**Supplied entries:**

>>>>>

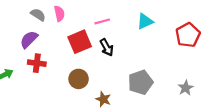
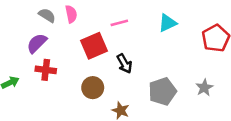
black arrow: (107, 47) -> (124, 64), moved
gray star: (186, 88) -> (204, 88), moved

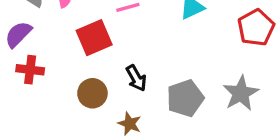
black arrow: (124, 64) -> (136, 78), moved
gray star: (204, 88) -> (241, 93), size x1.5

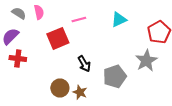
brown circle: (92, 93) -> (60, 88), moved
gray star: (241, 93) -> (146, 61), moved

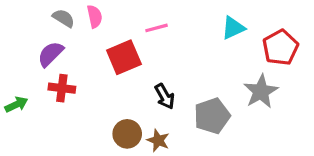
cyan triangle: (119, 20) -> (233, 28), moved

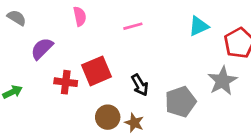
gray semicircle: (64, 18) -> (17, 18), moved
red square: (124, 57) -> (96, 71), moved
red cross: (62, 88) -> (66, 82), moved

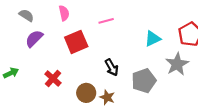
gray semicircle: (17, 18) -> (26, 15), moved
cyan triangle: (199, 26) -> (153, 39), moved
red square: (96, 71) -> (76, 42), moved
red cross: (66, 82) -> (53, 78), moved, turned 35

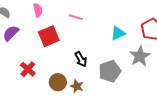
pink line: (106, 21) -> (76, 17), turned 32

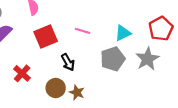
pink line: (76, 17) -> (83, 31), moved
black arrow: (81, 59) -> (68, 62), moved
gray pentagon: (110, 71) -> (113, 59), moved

<<<<<

**Aim of the task:** From the data above, report how many lines include the string "triangle". The number alone will do.

**Solution:** 2